## Exercise prompt
Your output should be the lines of the data that follow, reproduced exactly from the first through the line bearing "(848, 214) = (540, 285): brown".

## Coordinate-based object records
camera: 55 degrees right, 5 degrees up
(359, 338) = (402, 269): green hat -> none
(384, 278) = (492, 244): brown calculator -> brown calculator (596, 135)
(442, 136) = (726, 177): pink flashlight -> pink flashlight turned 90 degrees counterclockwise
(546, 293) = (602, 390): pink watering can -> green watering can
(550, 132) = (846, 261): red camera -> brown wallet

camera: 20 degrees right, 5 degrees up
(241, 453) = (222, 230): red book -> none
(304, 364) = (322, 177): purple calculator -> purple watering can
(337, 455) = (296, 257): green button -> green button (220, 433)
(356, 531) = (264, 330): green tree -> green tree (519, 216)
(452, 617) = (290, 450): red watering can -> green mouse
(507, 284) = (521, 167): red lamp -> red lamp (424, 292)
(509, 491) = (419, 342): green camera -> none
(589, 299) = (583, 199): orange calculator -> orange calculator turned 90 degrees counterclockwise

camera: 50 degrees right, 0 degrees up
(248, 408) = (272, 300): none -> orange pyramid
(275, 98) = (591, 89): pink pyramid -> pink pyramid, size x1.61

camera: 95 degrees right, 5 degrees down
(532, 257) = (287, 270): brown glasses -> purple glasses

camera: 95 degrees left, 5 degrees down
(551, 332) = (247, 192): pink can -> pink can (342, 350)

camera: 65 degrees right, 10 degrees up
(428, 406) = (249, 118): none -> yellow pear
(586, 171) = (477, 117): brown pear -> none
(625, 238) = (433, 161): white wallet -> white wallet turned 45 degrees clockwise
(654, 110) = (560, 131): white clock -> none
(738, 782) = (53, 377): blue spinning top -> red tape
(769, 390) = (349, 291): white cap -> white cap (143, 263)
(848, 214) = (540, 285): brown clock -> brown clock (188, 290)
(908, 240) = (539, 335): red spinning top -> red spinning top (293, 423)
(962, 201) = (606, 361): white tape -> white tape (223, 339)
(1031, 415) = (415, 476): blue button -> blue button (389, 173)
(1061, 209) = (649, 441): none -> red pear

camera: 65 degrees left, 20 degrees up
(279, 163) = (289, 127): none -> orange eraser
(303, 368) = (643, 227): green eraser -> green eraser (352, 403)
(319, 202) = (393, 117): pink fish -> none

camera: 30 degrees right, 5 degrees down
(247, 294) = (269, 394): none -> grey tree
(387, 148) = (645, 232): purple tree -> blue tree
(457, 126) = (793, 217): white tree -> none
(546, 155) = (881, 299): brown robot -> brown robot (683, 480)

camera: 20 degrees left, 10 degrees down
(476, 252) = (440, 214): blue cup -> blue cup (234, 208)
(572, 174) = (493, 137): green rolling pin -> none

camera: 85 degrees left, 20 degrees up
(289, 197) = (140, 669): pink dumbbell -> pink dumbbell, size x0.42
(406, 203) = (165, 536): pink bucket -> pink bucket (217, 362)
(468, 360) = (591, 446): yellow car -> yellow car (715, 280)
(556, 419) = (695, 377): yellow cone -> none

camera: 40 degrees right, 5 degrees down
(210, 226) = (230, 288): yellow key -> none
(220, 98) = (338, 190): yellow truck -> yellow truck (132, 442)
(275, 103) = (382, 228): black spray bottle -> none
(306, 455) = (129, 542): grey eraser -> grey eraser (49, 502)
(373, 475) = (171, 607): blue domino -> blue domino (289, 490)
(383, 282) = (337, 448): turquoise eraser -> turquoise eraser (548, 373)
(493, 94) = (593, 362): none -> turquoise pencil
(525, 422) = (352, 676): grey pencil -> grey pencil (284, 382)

## Exercise solution
camera: 55 degrees right, 5 degrees up
(359, 338) = (402, 269): green hat -> none
(384, 278) = (492, 244): brown calculator -> brown calculator (596, 135)
(442, 136) = (726, 177): pink flashlight -> pink flashlight turned 90 degrees counterclockwise
(546, 293) = (602, 390): pink watering can -> green watering can
(550, 132) = (846, 261): red camera -> brown wallet

camera: 20 degrees right, 5 degrees up
(241, 453) = (222, 230): red book -> none
(304, 364) = (322, 177): purple calculator -> purple watering can
(337, 455) = (296, 257): green button -> green button (220, 433)
(356, 531) = (264, 330): green tree -> green tree (519, 216)
(452, 617) = (290, 450): red watering can -> green mouse
(507, 284) = (521, 167): red lamp -> red lamp (424, 292)
(509, 491) = (419, 342): green camera -> none
(589, 299) = (583, 199): orange calculator -> orange calculator turned 90 degrees counterclockwise

camera: 50 degrees right, 0 degrees up
(248, 408) = (272, 300): none -> orange pyramid
(275, 98) = (591, 89): pink pyramid -> pink pyramid, size x1.61

camera: 95 degrees right, 5 degrees down
(532, 257) = (287, 270): brown glasses -> purple glasses

camera: 95 degrees left, 5 degrees down
(551, 332) = (247, 192): pink can -> pink can (342, 350)

camera: 65 degrees right, 10 degrees up
(428, 406) = (249, 118): none -> yellow pear
(586, 171) = (477, 117): brown pear -> none
(625, 238) = (433, 161): white wallet -> white wallet turned 45 degrees clockwise
(654, 110) = (560, 131): white clock -> none
(738, 782) = (53, 377): blue spinning top -> red tape
(769, 390) = (349, 291): white cap -> white cap (143, 263)
(848, 214) = (540, 285): brown clock -> brown clock (188, 290)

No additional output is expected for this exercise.